=== Begin Enclosure ===
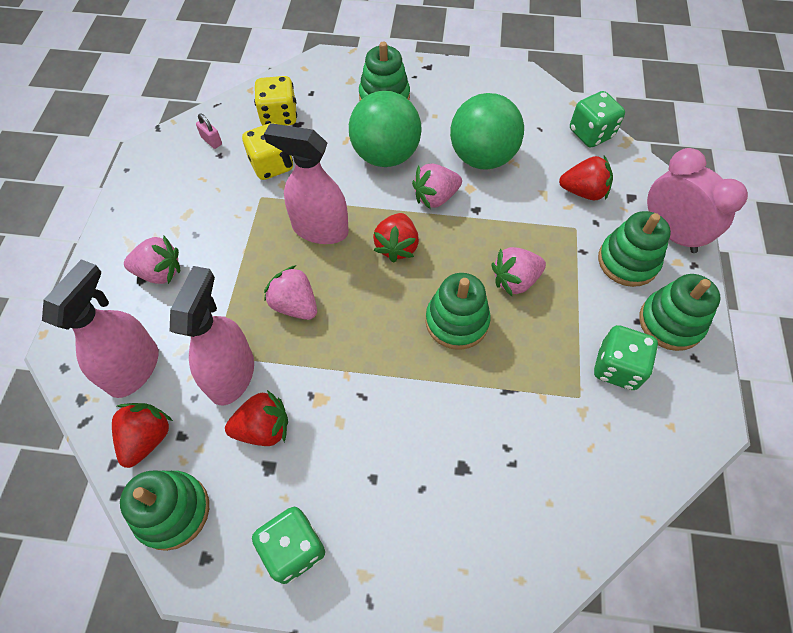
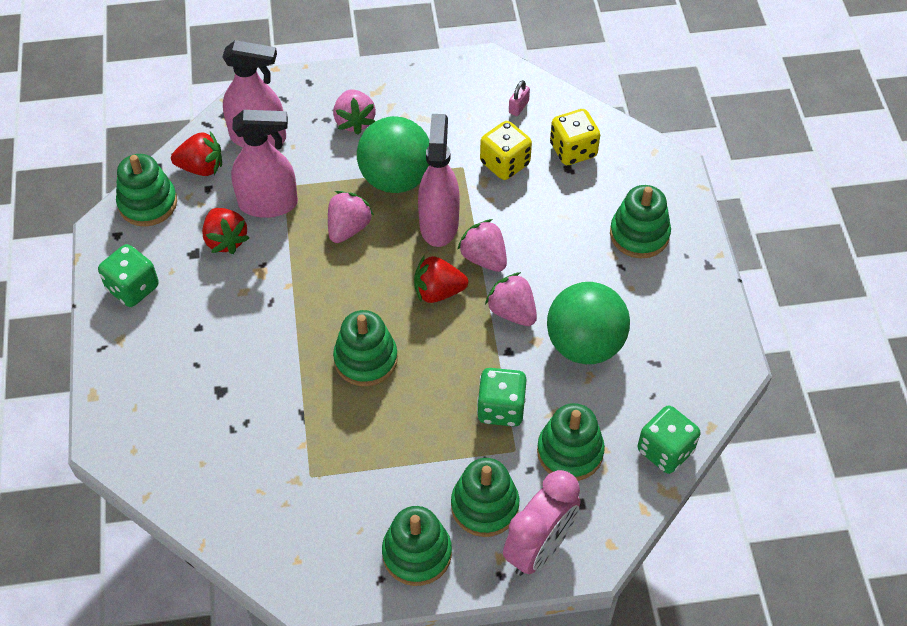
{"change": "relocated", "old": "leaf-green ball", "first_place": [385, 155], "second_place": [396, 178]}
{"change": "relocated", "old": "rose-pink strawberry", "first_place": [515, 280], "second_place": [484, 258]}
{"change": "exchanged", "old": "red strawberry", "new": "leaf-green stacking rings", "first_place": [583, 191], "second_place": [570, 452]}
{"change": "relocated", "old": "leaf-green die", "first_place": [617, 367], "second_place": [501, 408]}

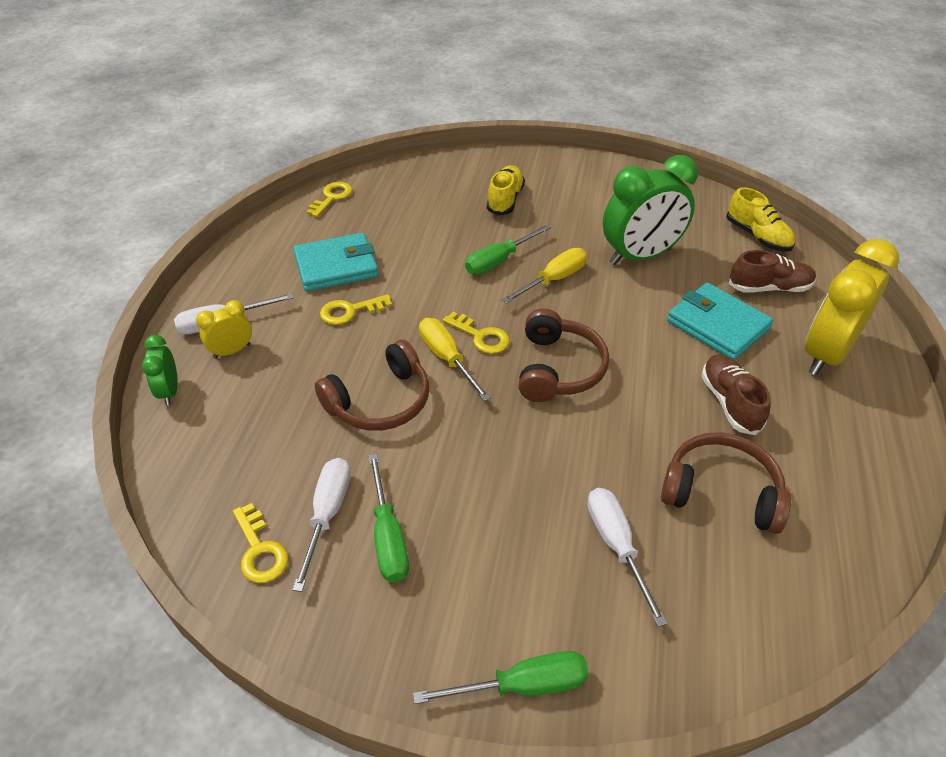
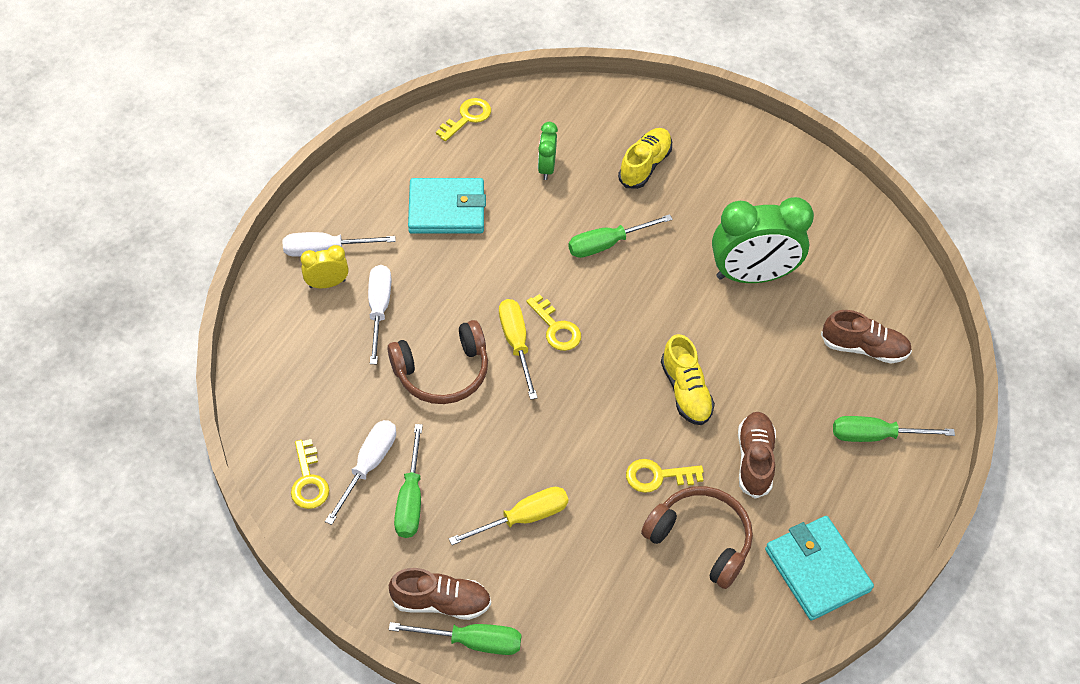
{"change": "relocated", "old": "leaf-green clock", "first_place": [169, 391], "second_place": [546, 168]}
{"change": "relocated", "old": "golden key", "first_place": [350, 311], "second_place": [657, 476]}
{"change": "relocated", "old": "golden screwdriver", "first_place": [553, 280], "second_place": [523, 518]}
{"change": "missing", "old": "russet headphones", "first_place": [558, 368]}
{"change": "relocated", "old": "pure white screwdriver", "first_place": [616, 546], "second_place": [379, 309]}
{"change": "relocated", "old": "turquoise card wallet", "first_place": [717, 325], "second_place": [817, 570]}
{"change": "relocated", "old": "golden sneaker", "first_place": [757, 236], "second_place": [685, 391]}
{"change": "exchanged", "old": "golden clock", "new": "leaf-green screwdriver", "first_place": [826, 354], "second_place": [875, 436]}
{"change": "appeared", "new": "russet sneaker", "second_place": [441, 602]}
=== End Enclosure ===
## [What the exercise asks]
From start to finish, output the listing exactly, but omit its pictures.

## [Answer]
{"change": "relocated", "old": "leaf-green ball", "first_place": [385, 155], "second_place": [396, 178]}
{"change": "relocated", "old": "rose-pink strawberry", "first_place": [515, 280], "second_place": [484, 258]}
{"change": "exchanged", "old": "red strawberry", "new": "leaf-green stacking rings", "first_place": [583, 191], "second_place": [570, 452]}
{"change": "relocated", "old": "leaf-green die", "first_place": [617, 367], "second_place": [501, 408]}

{"change": "relocated", "old": "leaf-green clock", "first_place": [169, 391], "second_place": [546, 168]}
{"change": "relocated", "old": "golden key", "first_place": [350, 311], "second_place": [657, 476]}
{"change": "relocated", "old": "golden screwdriver", "first_place": [553, 280], "second_place": [523, 518]}
{"change": "missing", "old": "russet headphones", "first_place": [558, 368]}
{"change": "relocated", "old": "pure white screwdriver", "first_place": [616, 546], "second_place": [379, 309]}
{"change": "relocated", "old": "turquoise card wallet", "first_place": [717, 325], "second_place": [817, 570]}
{"change": "relocated", "old": "golden sneaker", "first_place": [757, 236], "second_place": [685, 391]}
{"change": "exchanged", "old": "golden clock", "new": "leaf-green screwdriver", "first_place": [826, 354], "second_place": [875, 436]}
{"change": "appeared", "new": "russet sneaker", "second_place": [441, 602]}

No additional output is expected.